_About this exercise_: The entries below are to be copied exactly, with every picture left out.

Object displacement listings:
··········
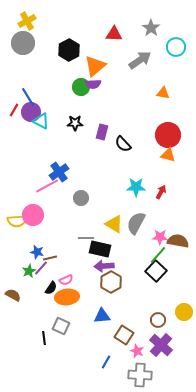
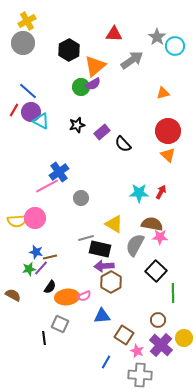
gray star at (151, 28): moved 6 px right, 9 px down
cyan circle at (176, 47): moved 1 px left, 1 px up
gray arrow at (140, 60): moved 8 px left
purple semicircle at (93, 84): rotated 28 degrees counterclockwise
orange triangle at (163, 93): rotated 24 degrees counterclockwise
blue line at (28, 97): moved 6 px up; rotated 18 degrees counterclockwise
black star at (75, 123): moved 2 px right, 2 px down; rotated 14 degrees counterclockwise
purple rectangle at (102, 132): rotated 35 degrees clockwise
red circle at (168, 135): moved 4 px up
orange triangle at (168, 155): rotated 28 degrees clockwise
cyan star at (136, 187): moved 3 px right, 6 px down
pink circle at (33, 215): moved 2 px right, 3 px down
gray semicircle at (136, 223): moved 1 px left, 22 px down
gray line at (86, 238): rotated 14 degrees counterclockwise
brown semicircle at (178, 241): moved 26 px left, 17 px up
blue star at (37, 252): moved 1 px left
green line at (158, 255): moved 15 px right, 38 px down; rotated 42 degrees counterclockwise
brown line at (50, 258): moved 1 px up
green star at (29, 271): moved 2 px up; rotated 16 degrees clockwise
pink semicircle at (66, 280): moved 18 px right, 16 px down
black semicircle at (51, 288): moved 1 px left, 1 px up
yellow circle at (184, 312): moved 26 px down
gray square at (61, 326): moved 1 px left, 2 px up
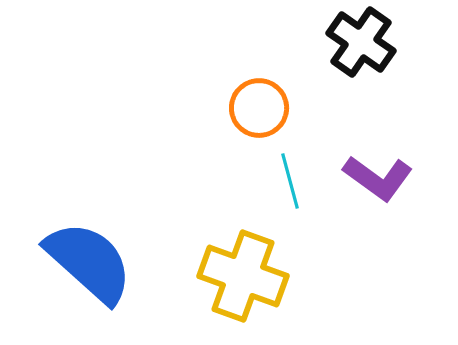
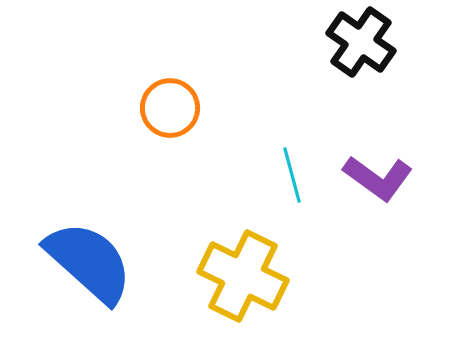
orange circle: moved 89 px left
cyan line: moved 2 px right, 6 px up
yellow cross: rotated 6 degrees clockwise
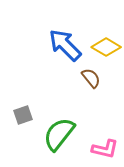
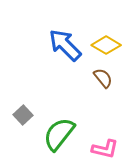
yellow diamond: moved 2 px up
brown semicircle: moved 12 px right
gray square: rotated 24 degrees counterclockwise
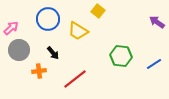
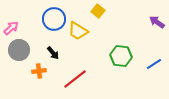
blue circle: moved 6 px right
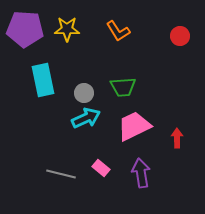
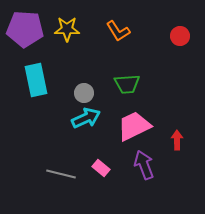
cyan rectangle: moved 7 px left
green trapezoid: moved 4 px right, 3 px up
red arrow: moved 2 px down
purple arrow: moved 3 px right, 8 px up; rotated 12 degrees counterclockwise
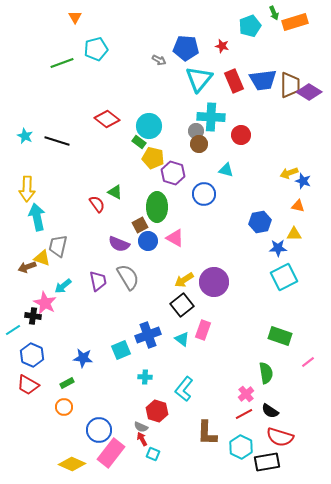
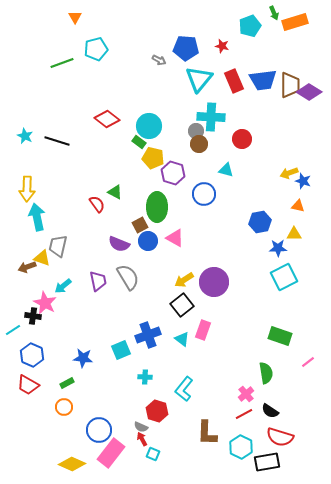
red circle at (241, 135): moved 1 px right, 4 px down
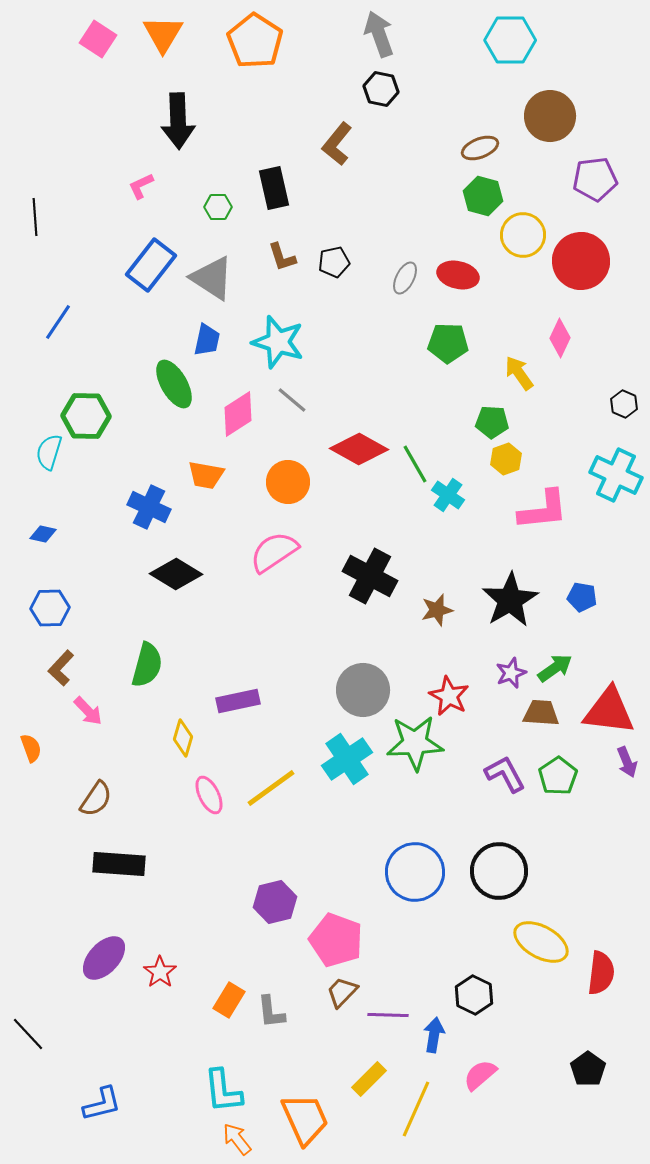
··········
_Result of the exercise_:
gray star at (151, 28): moved 6 px right, 9 px down
cyan circle at (176, 47): moved 1 px left, 1 px up
gray arrow at (140, 60): moved 8 px left
purple semicircle at (93, 84): rotated 28 degrees counterclockwise
orange triangle at (163, 93): rotated 24 degrees counterclockwise
blue line at (28, 97): moved 6 px up; rotated 18 degrees counterclockwise
black star at (75, 123): moved 2 px right, 2 px down; rotated 14 degrees counterclockwise
purple rectangle at (102, 132): rotated 35 degrees clockwise
red circle at (168, 135): moved 4 px up
orange triangle at (168, 155): rotated 28 degrees clockwise
cyan star at (136, 187): moved 3 px right, 6 px down
pink circle at (33, 215): moved 2 px right, 3 px down
gray semicircle at (136, 223): moved 1 px left, 22 px down
gray line at (86, 238): rotated 14 degrees counterclockwise
brown semicircle at (178, 241): moved 26 px left, 17 px up
blue star at (37, 252): moved 1 px left
green line at (158, 255): moved 15 px right, 38 px down; rotated 42 degrees counterclockwise
brown line at (50, 258): moved 1 px up
green star at (29, 271): moved 2 px up; rotated 16 degrees clockwise
pink semicircle at (66, 280): moved 18 px right, 16 px down
black semicircle at (51, 288): moved 1 px left, 1 px up
yellow circle at (184, 312): moved 26 px down
gray square at (61, 326): moved 1 px left, 2 px up
orange circle: moved 89 px left
cyan line: moved 2 px right, 6 px up
yellow cross: rotated 6 degrees clockwise
yellow diamond: moved 2 px up
brown semicircle: moved 12 px right
gray square: rotated 24 degrees counterclockwise
blue circle: moved 6 px right
cyan rectangle: moved 7 px left
green trapezoid: moved 4 px right, 3 px up
red arrow: moved 2 px down
purple arrow: moved 3 px right, 8 px up; rotated 12 degrees counterclockwise
red circle at (241, 135): moved 1 px right, 4 px down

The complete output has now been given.